(Questions about the geometry of scenes)
+ + + + + + +

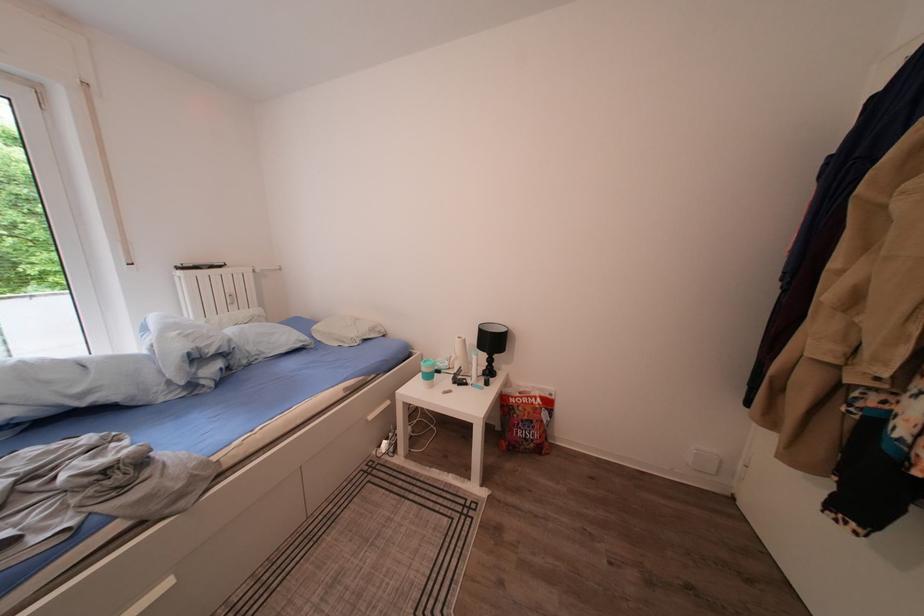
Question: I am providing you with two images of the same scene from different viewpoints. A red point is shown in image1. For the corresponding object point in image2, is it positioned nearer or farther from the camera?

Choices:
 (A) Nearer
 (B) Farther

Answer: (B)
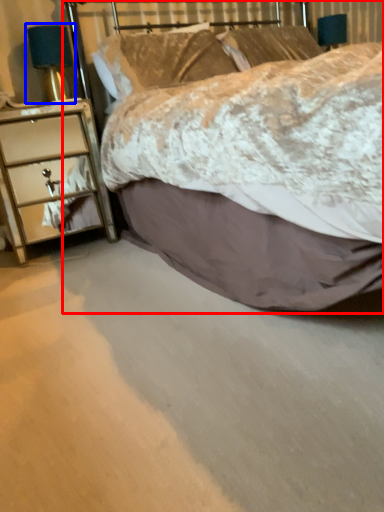
Question: Which object appears closest to the camera in this image, bed (highlighted by a red box) or bedside lamp (highlighted by a blue box)?

Choices:
 (A) bed
 (B) bedside lamp

Answer: (A)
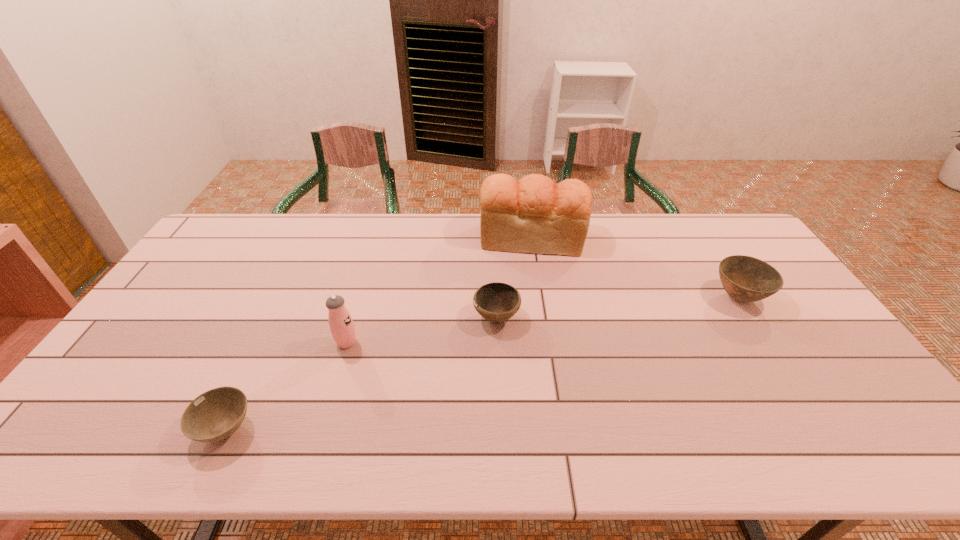
In the image, there is a desktop. Where is `vacant area at the right edge`? vacant area at the right edge is located at coordinates (749, 306).

You are a GUI agent. You are given a task and a screenshot of the screen. Output one action in this format:
    pyautogui.click(x=<x>, y=<y>)
    Task: Click on the vacant space at the far left corner
    This screenshot has height=540, width=960.
    Given the screenshot: What is the action you would take?
    248,237

This screenshot has height=540, width=960. Find the location of `free location at the far right corner`. free location at the far right corner is located at coordinates (698, 219).

In order to click on vacant region between the nearest object and the tallest bowl in this screenshot , I will do `click(482, 363)`.

Where is `free space between the bread and the second tallest object`? The height and width of the screenshot is (540, 960). free space between the bread and the second tallest object is located at coordinates (440, 291).

The width and height of the screenshot is (960, 540). Find the location of `free point between the farthest object and the thermos bottle`. free point between the farthest object and the thermos bottle is located at coordinates (440, 291).

Image resolution: width=960 pixels, height=540 pixels. I want to click on free point between the rightmost object and the leftmost bowl, so click(x=482, y=363).

Identify the location of free spot between the second object from left to right and the tallest bowl. The image size is (960, 540). (542, 320).

Where is `blank region between the second bowl from left to right and the tallest bowl`? blank region between the second bowl from left to right and the tallest bowl is located at coordinates (617, 308).

Where is `unoccupied position between the rightmost object and the tallest object`? The image size is (960, 540). unoccupied position between the rightmost object and the tallest object is located at coordinates (636, 268).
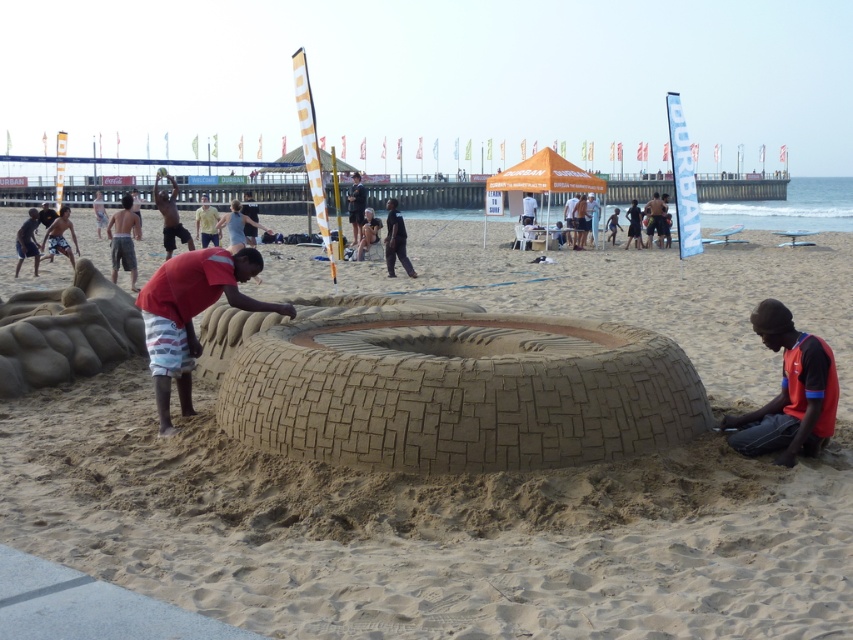
Is brown sand sculpture at center below dark skin person at center?

Indeed, brown sand sculpture at center is positioned under dark skin person at center.

Between brown sand sculpture at center and dark skin person at center, which one has less height?

brown sand sculpture at center

Measure the distance between brown sand sculpture at center and camera.

brown sand sculpture at center is 14.17 feet from camera.

Image resolution: width=853 pixels, height=640 pixels. I want to click on brown sand sculpture at center, so click(x=473, y=481).

Where is `beige textured sand sculpture at center`? This screenshot has height=640, width=853. beige textured sand sculpture at center is located at coordinates (451, 387).

Is beige textured sand sculpture at center bigger than dark red shirt at center?

Incorrect, beige textured sand sculpture at center is not larger than dark red shirt at center.

Is point (318, 365) farther from camera compared to point (572, 198)?

No.

Image resolution: width=853 pixels, height=640 pixels. Find the location of `beige textured sand sculpture at center`. beige textured sand sculpture at center is located at coordinates (451, 387).

What do you see at coordinates (123, 241) in the screenshot? I see `dark skin human at center` at bounding box center [123, 241].

Is dark skin human at center below skinny man at upper center?

Indeed, dark skin human at center is positioned under skinny man at upper center.

Is point (131, 256) positioned after point (175, 214)?

No, it is not.

The width and height of the screenshot is (853, 640). I want to click on dark skin human at center, so click(123, 241).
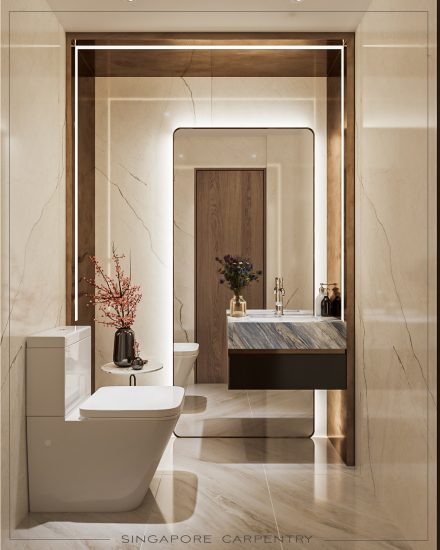
Where is `reflection of marble floor`? reflection of marble floor is located at coordinates (229, 401).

+ + + + + + +

Given task: Rewrite every line of the data above as a numbered list, skipping blank lines and leaving out the pictures.

Answer in full:
1. Question: I am providing you with two images of the same scene from different viewpoints. A red point is shown in image1. For the corresponding object point in image2, is it positioned nearer or farther from the camera?
2. Choices:
3.  (A) Nearer
4.  (B) Farther
5. Answer: (B)
6. Question: Which object appears closest to the camera in this image, bed (highlighted by a red box) or bedside lamp (highlighted by a blue box)?
7. Choices:
8.  (A) bed
9.  (B) bedside lamp
10. Answer: (A)
11. In the image, there is a desktop. Where is `vacant area at the right edge`? vacant area at the right edge is located at coordinates (749, 306).
12. You are a GUI agent. You are given a task and a screenshot of the screen. Output one action in this format:
13.     pyautogui.click(x=<x>, y=<y>)
14.     Task: Click on the vacant space at the far left corner
15.     This screenshot has height=540, width=960.
16.     Given the screenshot: What is the action you would take?
17.     248,237
18. This screenshot has height=540, width=960. Find the location of `free location at the far right corner`. free location at the far right corner is located at coordinates (698, 219).
19. In order to click on vacant region between the nearest object and the tallest bowl in this screenshot , I will do `click(482, 363)`.
20. Where is `free space between the bread and the second tallest object`? The height and width of the screenshot is (540, 960). free space between the bread and the second tallest object is located at coordinates (440, 291).
21. The width and height of the screenshot is (960, 540). Find the location of `free point between the farthest object and the thermos bottle`. free point between the farthest object and the thermos bottle is located at coordinates (440, 291).
22. Image resolution: width=960 pixels, height=540 pixels. I want to click on free point between the rightmost object and the leftmost bowl, so click(x=482, y=363).
23. Identify the location of free spot between the second object from left to right and the tallest bowl. The image size is (960, 540). (542, 320).
24. Where is `blank region between the second bowl from left to right and the tallest bowl`? blank region between the second bowl from left to right and the tallest bowl is located at coordinates (617, 308).
25. Where is `unoccupied position between the rightmost object and the tallest object`? The image size is (960, 540). unoccupied position between the rightmost object and the tallest object is located at coordinates (636, 268).
26. Is brown sand sculpture at center below dark skin person at center?
27. Indeed, brown sand sculpture at center is positioned under dark skin person at center.
28. Between brown sand sculpture at center and dark skin person at center, which one has less height?
29. brown sand sculpture at center
30. Measure the distance between brown sand sculpture at center and camera.
31. brown sand sculpture at center is 14.17 feet from camera.
32. Image resolution: width=853 pixels, height=640 pixels. I want to click on brown sand sculpture at center, so click(x=473, y=481).
33. Where is `beige textured sand sculpture at center`? This screenshot has height=640, width=853. beige textured sand sculpture at center is located at coordinates (451, 387).
34. Is beige textured sand sculpture at center bigger than dark red shirt at center?
35. Incorrect, beige textured sand sculpture at center is not larger than dark red shirt at center.
36. Is point (318, 365) farther from camera compared to point (572, 198)?
37. No.
38. Image resolution: width=853 pixels, height=640 pixels. Find the location of `beige textured sand sculpture at center`. beige textured sand sculpture at center is located at coordinates (451, 387).
39. What do you see at coordinates (123, 241) in the screenshot? I see `dark skin human at center` at bounding box center [123, 241].
40. Is dark skin human at center below skinny man at upper center?
41. Indeed, dark skin human at center is positioned under skinny man at upper center.
42. Is point (131, 256) positioned after point (175, 214)?
43. No, it is not.
44. The width and height of the screenshot is (853, 640). I want to click on dark skin human at center, so click(123, 241).
45. Where is `reflection of marble floor`? reflection of marble floor is located at coordinates (229, 401).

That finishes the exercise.